Source material.
※

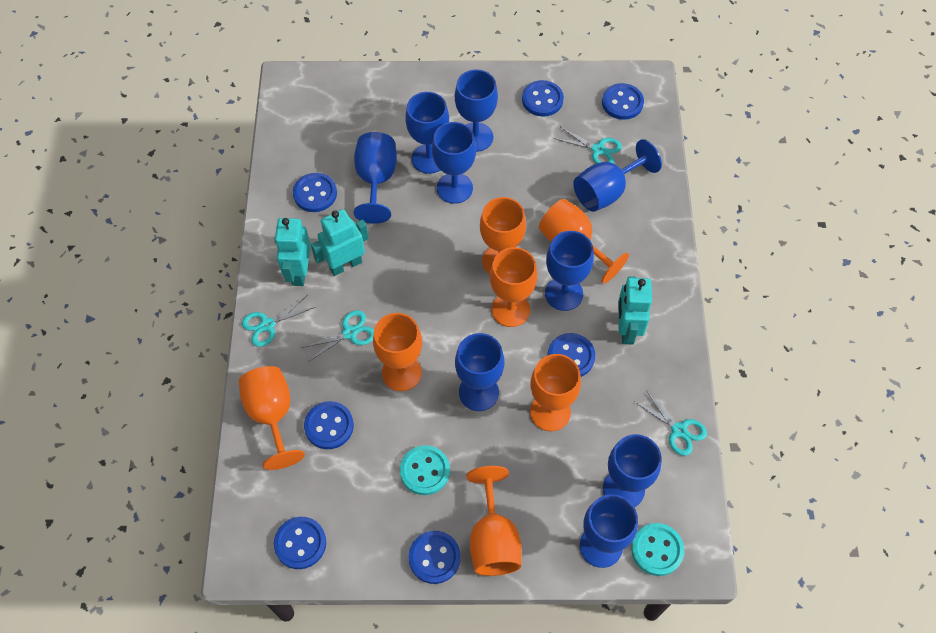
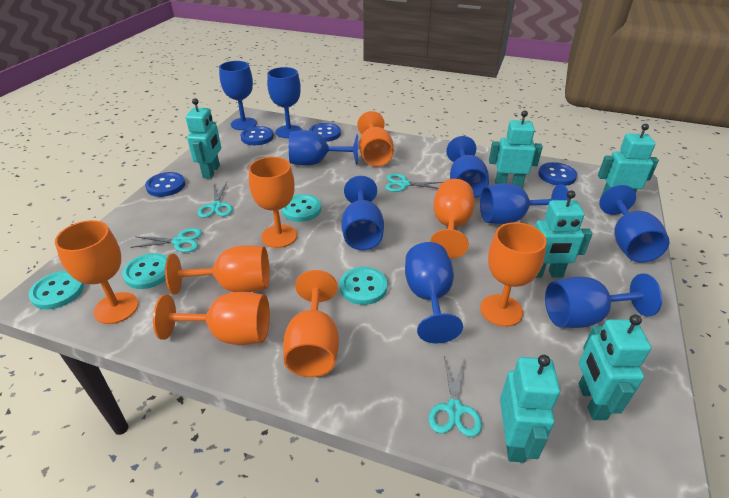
blue button: 7 -> 4
orange goblet: 7 -> 8
turquoise button: 2 -> 4
turquoise robot: 3 -> 6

※

Assignment. A bare number is all that is asked for: the count of lines above that include "turquoise".

Response. 2